==== WORKING DATA ====

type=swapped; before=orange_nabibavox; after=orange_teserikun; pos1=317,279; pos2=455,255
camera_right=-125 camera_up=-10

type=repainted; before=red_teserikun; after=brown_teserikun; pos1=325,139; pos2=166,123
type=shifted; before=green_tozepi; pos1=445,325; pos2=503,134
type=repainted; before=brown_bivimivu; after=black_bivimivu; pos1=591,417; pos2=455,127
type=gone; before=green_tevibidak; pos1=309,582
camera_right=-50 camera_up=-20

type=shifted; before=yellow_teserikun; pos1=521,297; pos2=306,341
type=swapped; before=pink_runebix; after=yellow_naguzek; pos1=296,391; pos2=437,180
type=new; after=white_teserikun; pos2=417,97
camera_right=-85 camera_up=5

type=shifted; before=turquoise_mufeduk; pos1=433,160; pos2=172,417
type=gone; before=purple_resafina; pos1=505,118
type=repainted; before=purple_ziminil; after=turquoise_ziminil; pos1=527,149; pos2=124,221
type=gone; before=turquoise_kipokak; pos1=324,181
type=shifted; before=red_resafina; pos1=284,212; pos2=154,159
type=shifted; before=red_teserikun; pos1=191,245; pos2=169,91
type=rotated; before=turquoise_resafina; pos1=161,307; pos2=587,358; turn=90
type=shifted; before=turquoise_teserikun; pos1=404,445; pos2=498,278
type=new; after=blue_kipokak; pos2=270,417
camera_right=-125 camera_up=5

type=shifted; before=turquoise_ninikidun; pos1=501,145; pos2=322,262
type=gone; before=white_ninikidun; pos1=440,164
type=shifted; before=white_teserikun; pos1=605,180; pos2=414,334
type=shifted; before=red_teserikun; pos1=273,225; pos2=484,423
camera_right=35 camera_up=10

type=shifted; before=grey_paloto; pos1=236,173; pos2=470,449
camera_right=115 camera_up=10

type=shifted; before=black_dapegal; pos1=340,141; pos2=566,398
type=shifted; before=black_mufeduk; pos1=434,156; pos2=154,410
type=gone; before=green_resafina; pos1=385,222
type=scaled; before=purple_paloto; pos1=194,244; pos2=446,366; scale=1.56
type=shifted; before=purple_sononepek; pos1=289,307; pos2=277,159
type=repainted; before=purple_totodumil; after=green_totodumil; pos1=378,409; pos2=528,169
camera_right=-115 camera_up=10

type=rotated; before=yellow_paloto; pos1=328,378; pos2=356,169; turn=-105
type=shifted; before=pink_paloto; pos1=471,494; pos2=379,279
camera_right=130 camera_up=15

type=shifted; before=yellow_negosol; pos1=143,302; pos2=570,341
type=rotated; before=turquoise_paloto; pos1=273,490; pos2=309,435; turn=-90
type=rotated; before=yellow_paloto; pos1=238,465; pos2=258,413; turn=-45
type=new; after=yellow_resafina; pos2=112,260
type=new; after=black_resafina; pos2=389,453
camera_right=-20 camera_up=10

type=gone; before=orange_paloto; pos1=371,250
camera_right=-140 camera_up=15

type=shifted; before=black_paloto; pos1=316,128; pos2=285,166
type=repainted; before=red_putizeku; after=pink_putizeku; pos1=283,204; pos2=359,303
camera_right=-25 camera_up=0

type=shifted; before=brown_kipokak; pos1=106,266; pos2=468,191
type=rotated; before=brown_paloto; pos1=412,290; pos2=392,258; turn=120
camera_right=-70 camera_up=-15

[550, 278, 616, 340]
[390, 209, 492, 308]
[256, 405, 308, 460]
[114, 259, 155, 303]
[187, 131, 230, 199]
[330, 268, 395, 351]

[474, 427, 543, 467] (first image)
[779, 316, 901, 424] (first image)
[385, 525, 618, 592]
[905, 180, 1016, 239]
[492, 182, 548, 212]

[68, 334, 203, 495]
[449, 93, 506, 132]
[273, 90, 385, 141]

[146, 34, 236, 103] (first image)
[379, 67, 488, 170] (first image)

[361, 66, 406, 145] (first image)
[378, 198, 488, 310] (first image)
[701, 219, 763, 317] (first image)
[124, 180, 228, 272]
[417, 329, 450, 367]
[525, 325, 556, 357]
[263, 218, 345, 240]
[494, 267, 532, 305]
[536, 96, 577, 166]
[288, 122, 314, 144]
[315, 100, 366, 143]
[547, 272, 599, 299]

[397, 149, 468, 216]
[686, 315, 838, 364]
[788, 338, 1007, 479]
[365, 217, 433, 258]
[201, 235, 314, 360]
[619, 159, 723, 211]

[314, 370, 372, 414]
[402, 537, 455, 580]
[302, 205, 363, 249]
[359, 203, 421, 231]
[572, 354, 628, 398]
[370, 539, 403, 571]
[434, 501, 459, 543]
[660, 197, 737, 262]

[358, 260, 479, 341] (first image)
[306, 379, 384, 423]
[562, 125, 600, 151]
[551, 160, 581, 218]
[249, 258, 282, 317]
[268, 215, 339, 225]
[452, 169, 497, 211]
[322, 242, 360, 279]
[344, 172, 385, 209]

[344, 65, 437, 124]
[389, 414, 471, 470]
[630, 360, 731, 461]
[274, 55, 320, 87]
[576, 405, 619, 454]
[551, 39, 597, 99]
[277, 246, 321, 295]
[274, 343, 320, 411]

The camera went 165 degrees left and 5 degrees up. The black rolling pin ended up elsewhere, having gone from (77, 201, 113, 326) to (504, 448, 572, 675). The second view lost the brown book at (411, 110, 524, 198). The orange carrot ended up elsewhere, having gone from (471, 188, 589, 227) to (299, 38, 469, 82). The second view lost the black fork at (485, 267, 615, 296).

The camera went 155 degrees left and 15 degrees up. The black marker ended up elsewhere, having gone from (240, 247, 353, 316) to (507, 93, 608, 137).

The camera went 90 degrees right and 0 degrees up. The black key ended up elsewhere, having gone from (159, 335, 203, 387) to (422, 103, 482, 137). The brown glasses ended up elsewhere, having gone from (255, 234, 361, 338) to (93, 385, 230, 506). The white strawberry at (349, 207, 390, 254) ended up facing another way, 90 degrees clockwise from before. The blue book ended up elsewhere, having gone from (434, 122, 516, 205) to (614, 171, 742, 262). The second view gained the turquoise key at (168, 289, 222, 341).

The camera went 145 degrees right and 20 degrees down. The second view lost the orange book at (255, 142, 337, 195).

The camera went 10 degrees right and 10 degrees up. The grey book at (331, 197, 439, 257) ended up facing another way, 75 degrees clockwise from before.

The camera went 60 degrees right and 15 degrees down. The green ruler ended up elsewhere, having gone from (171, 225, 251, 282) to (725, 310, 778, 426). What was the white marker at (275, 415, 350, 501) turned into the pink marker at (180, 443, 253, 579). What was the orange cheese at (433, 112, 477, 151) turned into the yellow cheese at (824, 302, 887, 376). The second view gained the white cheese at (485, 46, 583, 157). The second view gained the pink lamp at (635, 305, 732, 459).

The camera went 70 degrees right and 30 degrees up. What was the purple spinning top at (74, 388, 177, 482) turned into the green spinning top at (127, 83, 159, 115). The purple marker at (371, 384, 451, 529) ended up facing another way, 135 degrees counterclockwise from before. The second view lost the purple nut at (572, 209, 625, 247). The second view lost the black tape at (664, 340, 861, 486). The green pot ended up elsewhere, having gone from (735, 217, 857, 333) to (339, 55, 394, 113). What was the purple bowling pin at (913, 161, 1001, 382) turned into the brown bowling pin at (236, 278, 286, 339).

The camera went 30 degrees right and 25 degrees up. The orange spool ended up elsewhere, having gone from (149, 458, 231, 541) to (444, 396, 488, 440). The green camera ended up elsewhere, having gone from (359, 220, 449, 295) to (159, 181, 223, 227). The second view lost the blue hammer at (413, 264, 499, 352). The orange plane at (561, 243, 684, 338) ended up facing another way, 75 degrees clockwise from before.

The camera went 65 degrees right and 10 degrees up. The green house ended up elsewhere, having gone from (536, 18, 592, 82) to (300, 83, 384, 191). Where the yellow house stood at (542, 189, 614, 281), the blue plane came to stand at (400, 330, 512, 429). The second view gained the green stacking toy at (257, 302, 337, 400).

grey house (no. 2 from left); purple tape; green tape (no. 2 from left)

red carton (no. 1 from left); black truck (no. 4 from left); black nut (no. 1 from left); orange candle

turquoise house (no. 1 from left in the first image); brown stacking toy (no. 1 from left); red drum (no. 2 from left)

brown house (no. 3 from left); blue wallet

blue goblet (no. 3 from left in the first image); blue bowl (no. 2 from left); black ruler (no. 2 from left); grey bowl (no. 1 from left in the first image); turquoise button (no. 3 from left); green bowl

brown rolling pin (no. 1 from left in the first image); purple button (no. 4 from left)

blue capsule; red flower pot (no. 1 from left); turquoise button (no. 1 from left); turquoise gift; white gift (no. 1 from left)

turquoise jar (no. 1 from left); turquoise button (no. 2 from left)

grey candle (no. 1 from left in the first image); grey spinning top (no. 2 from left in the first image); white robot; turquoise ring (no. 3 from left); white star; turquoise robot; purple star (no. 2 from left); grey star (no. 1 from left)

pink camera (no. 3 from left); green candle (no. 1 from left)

====

**YOUR GOAL**.
Wherever the line holding "[390, 209, 492, 308]" falls in the entries above, copy exactly from it through the line holding "[187, 131, 230, 199]", inclusive, and add nothing.

**THE COMPLETED TASK**.
[390, 209, 492, 308]
[256, 405, 308, 460]
[114, 259, 155, 303]
[187, 131, 230, 199]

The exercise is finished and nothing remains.